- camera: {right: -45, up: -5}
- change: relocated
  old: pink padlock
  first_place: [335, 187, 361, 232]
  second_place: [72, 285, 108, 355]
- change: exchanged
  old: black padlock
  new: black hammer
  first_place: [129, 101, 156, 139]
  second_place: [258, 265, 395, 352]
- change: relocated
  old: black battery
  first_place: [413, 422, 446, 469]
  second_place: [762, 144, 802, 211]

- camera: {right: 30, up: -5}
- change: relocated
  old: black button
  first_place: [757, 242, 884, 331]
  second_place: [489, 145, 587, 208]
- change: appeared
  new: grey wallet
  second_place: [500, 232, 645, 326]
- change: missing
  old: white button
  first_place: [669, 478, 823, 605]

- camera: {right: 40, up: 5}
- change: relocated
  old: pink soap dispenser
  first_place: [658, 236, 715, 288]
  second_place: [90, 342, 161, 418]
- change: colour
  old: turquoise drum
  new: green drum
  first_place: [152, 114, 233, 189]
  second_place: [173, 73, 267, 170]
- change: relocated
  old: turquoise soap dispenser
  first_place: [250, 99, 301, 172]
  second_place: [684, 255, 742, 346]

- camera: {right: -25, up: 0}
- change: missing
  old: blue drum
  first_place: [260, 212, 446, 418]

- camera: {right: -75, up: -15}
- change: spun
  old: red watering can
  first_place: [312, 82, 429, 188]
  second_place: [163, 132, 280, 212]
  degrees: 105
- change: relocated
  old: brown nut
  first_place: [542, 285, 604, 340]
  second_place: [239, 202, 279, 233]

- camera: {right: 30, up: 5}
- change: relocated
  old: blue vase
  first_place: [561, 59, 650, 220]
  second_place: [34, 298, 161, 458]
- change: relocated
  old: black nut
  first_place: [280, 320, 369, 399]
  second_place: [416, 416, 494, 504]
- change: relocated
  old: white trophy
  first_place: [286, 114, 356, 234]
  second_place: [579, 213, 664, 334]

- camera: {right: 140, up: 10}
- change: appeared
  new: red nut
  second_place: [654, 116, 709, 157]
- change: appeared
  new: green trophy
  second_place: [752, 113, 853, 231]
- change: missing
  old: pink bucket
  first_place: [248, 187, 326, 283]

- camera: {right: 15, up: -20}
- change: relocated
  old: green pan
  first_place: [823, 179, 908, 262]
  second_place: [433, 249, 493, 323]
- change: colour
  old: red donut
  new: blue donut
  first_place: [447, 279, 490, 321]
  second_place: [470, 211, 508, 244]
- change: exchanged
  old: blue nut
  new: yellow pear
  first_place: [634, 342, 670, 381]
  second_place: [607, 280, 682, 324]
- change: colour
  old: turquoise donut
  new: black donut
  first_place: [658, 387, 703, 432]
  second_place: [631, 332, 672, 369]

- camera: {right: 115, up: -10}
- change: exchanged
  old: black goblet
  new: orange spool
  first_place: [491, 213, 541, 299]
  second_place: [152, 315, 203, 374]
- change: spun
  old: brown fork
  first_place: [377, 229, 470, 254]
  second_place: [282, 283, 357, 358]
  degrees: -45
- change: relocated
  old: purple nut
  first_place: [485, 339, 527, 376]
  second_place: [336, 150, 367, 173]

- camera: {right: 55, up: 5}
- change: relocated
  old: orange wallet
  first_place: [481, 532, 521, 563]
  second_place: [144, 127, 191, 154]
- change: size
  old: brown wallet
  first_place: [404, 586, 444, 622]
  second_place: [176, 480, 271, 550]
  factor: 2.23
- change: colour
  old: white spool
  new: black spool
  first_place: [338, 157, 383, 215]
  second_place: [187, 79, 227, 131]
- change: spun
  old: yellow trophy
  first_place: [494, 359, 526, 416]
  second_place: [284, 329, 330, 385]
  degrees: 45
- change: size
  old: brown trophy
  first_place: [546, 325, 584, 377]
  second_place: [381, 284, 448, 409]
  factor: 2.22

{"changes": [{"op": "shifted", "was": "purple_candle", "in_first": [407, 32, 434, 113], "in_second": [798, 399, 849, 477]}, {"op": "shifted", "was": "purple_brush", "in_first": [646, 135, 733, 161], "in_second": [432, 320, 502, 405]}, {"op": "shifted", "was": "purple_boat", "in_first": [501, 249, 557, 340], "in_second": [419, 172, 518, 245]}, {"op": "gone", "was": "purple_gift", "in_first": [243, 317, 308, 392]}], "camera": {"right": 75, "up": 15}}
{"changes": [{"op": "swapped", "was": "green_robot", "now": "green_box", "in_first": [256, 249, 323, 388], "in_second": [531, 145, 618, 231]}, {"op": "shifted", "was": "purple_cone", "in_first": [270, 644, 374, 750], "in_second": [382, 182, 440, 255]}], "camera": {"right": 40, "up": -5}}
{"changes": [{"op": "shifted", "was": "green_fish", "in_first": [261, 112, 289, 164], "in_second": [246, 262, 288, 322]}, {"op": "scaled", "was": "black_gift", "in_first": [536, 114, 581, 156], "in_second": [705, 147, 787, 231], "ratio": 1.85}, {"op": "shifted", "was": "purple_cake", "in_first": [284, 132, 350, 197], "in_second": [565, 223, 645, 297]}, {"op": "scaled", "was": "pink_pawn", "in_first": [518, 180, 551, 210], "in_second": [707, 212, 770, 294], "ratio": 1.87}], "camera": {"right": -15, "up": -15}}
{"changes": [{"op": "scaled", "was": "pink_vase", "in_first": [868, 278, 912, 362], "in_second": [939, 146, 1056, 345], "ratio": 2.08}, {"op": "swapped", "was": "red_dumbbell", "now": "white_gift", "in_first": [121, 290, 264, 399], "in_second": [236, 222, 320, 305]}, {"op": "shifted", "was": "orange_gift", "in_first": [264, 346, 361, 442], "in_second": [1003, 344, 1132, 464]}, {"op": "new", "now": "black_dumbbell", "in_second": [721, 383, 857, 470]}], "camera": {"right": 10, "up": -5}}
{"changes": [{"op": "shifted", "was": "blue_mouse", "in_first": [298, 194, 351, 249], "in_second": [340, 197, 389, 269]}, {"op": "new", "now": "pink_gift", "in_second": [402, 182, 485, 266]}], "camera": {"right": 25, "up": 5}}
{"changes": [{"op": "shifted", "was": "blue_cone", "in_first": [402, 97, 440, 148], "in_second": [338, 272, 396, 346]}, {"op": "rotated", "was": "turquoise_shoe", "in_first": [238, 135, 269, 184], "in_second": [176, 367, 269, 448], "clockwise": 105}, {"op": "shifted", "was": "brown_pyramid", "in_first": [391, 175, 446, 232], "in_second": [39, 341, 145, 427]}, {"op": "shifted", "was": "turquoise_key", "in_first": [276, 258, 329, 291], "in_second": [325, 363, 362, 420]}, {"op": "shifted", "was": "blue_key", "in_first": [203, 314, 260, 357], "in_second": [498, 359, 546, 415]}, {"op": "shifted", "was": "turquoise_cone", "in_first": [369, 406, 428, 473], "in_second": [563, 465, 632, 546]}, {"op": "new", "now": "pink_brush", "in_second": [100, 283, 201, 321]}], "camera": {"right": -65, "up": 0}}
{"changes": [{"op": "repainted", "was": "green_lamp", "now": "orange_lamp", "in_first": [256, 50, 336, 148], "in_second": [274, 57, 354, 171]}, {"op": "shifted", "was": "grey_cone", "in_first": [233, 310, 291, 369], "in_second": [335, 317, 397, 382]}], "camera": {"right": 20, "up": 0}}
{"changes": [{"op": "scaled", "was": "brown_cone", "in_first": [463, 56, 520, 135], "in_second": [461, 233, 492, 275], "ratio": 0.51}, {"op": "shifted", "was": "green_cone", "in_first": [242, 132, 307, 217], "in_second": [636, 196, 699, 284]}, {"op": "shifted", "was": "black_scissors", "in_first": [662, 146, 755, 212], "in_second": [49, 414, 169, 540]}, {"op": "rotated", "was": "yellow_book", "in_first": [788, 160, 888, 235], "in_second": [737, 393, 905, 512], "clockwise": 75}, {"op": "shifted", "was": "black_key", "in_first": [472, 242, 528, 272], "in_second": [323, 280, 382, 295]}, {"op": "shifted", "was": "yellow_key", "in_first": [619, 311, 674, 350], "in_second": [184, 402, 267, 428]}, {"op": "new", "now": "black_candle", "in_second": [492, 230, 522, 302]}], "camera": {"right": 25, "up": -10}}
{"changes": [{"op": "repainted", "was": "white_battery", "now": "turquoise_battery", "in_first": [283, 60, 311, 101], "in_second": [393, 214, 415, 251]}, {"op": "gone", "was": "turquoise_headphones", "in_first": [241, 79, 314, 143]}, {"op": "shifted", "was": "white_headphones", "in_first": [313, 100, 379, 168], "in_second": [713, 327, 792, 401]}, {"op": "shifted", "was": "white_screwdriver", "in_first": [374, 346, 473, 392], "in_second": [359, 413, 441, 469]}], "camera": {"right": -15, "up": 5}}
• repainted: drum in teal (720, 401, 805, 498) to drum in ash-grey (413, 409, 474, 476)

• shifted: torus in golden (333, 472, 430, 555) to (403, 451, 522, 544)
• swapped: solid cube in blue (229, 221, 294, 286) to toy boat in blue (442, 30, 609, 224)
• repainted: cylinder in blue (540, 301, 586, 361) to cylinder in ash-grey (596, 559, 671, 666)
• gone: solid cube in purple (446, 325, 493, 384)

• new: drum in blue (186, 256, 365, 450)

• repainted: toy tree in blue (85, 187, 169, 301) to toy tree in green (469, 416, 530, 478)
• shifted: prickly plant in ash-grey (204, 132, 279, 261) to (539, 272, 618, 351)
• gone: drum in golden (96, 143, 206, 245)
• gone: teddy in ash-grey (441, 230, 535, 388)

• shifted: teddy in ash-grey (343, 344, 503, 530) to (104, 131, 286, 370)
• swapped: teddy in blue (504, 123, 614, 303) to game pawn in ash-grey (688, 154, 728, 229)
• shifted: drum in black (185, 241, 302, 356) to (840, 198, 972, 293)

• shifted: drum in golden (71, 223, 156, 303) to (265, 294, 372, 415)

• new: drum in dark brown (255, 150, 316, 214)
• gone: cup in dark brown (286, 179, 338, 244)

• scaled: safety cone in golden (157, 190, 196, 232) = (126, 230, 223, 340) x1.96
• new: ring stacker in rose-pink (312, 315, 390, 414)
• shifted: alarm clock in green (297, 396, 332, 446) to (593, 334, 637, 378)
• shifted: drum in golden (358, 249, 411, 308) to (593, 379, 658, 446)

####

*What the exercise asks*.
From the opening line of the data above, please print each line as written up to and including the line that contains "first_place: [260, 212, 446, 418]", and nothing more.

*Response*.
- camera: {right: -45, up: -5}
- change: relocated
  old: pink padlock
  first_place: [335, 187, 361, 232]
  second_place: [72, 285, 108, 355]
- change: exchanged
  old: black padlock
  new: black hammer
  first_place: [129, 101, 156, 139]
  second_place: [258, 265, 395, 352]
- change: relocated
  old: black battery
  first_place: [413, 422, 446, 469]
  second_place: [762, 144, 802, 211]

- camera: {right: 30, up: -5}
- change: relocated
  old: black button
  first_place: [757, 242, 884, 331]
  second_place: [489, 145, 587, 208]
- change: appeared
  new: grey wallet
  second_place: [500, 232, 645, 326]
- change: missing
  old: white button
  first_place: [669, 478, 823, 605]

- camera: {right: 40, up: 5}
- change: relocated
  old: pink soap dispenser
  first_place: [658, 236, 715, 288]
  second_place: [90, 342, 161, 418]
- change: colour
  old: turquoise drum
  new: green drum
  first_place: [152, 114, 233, 189]
  second_place: [173, 73, 267, 170]
- change: relocated
  old: turquoise soap dispenser
  first_place: [250, 99, 301, 172]
  second_place: [684, 255, 742, 346]

- camera: {right: -25, up: 0}
- change: missing
  old: blue drum
  first_place: [260, 212, 446, 418]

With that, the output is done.